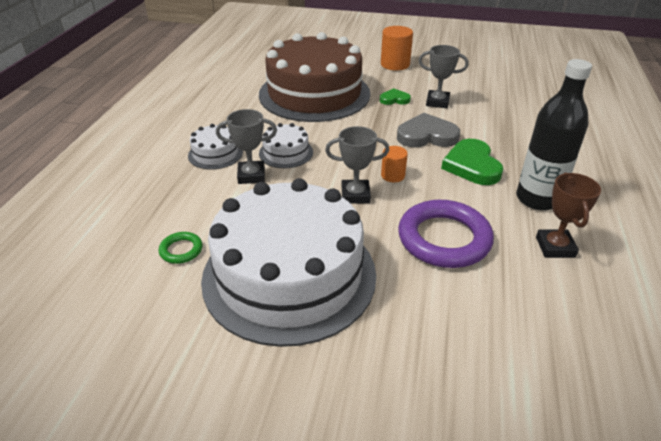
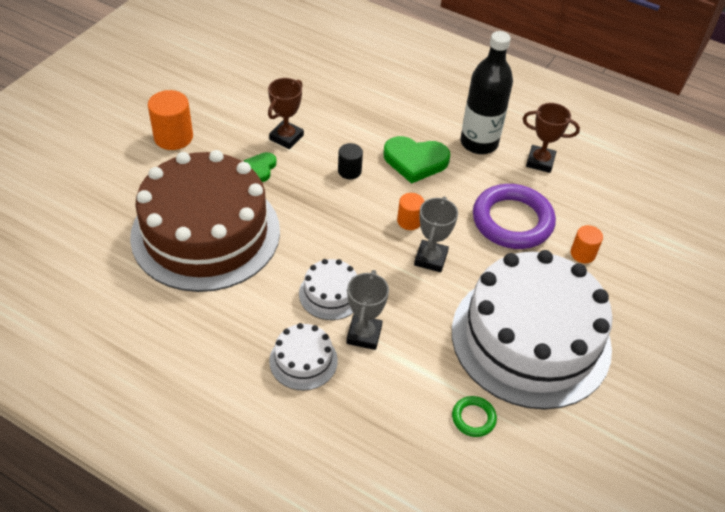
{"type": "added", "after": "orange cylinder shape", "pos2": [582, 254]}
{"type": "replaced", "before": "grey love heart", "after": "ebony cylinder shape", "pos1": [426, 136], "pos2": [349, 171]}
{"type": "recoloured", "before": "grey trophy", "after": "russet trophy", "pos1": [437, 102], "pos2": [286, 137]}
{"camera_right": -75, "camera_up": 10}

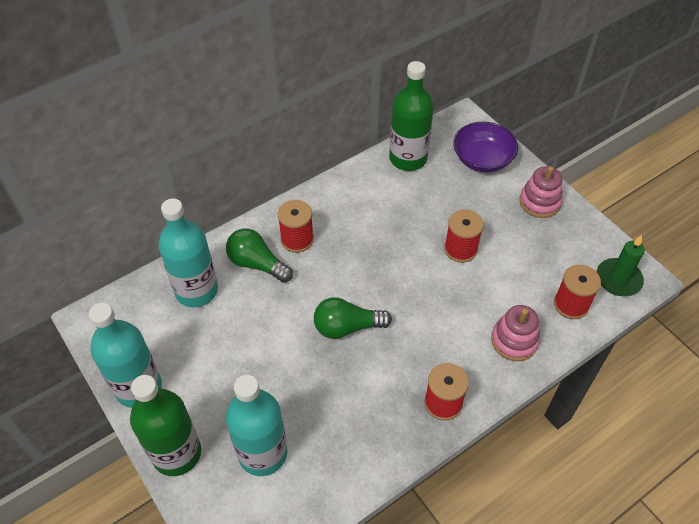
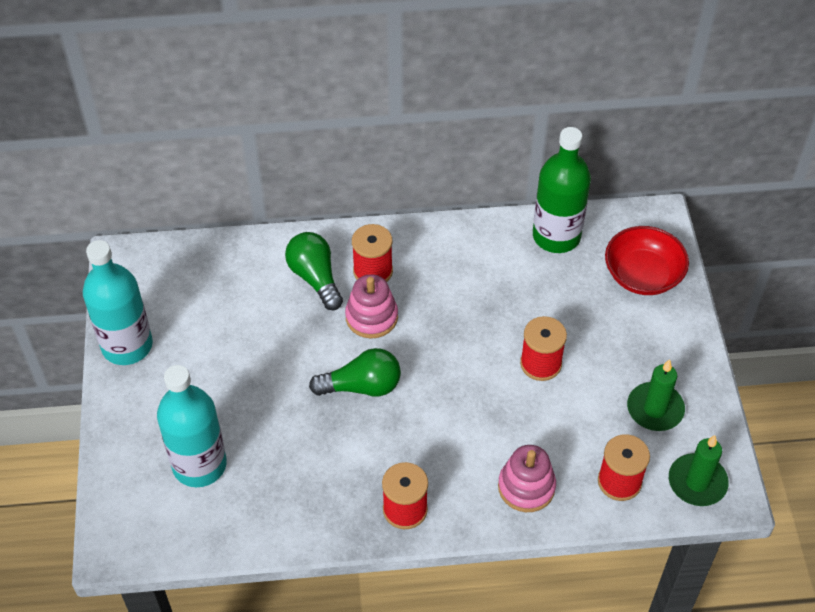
{"type": "removed", "before": "leaf-green flask", "pos1": [176, 453]}
{"type": "removed", "before": "turquoise flask", "pos1": [196, 290]}
{"type": "added", "after": "leaf-green wax candle", "pos2": [655, 409]}
{"type": "moved", "before": "pink stacking rings", "pos1": [539, 202], "pos2": [371, 317]}
{"type": "recoloured", "before": "royal purple deep dish", "after": "crimson deep dish", "pos1": [482, 159], "pos2": [643, 275]}
{"type": "turned", "before": "leaf-green light bulb", "pos1": [347, 327], "pos2": [361, 386], "turn": 150}
{"camera_right": 30, "camera_up": 0}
- - - - - - -
## WORK REQUIRED
State how many lines of the listing hold the string "removed", and add nothing else.

## RESPONSE TO THIS TASK
2